▶ **Task objective**: Pictures stay out, but every line of the data is copied exactly.

[Scene change data]

● ● ● ●

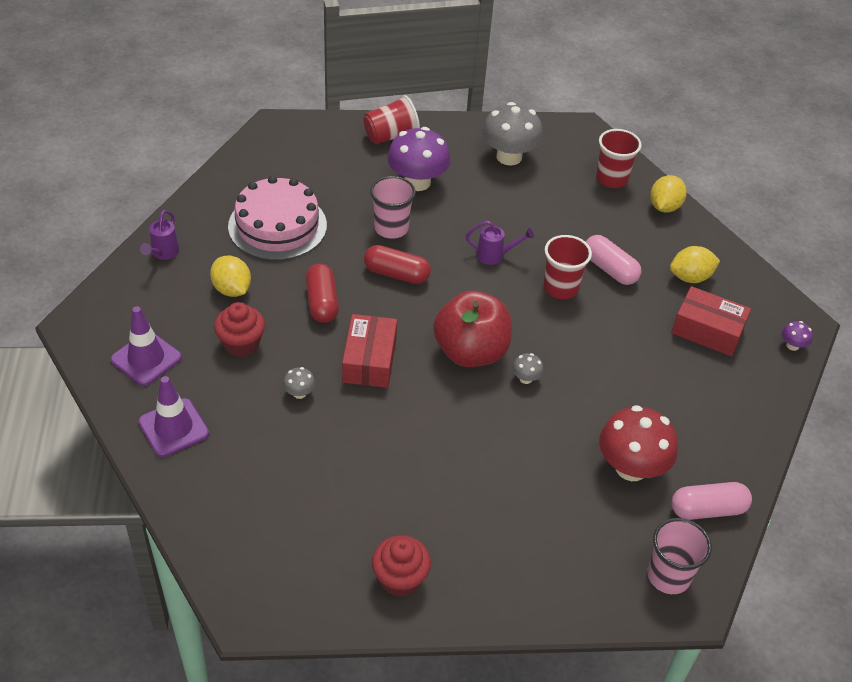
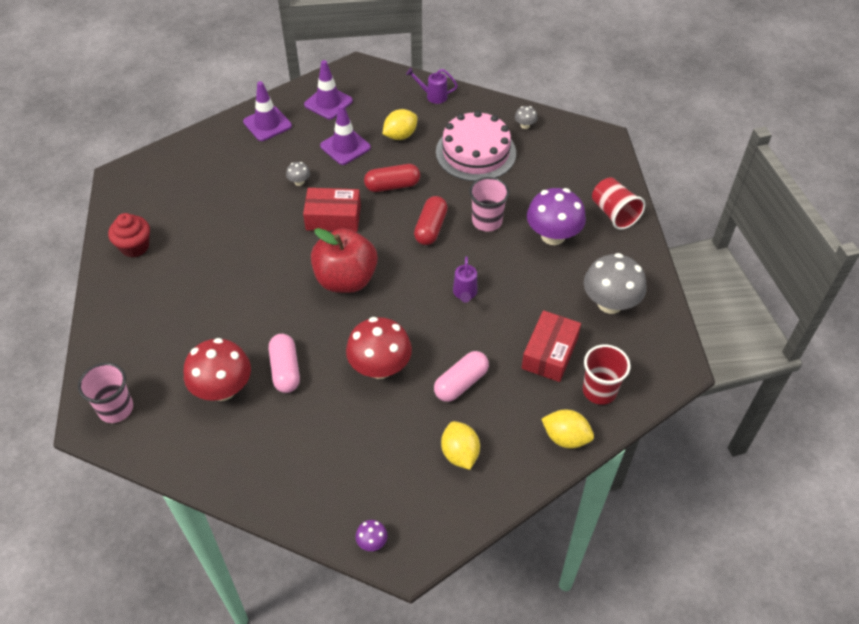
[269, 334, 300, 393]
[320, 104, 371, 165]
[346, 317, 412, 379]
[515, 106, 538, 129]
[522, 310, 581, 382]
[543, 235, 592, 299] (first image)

● ● ● ●

▶ **Written answer**:
[269, 334, 300, 393]
[320, 104, 371, 165]
[346, 317, 412, 379]
[515, 106, 538, 129]
[522, 310, 581, 382]
[543, 235, 592, 299] (first image)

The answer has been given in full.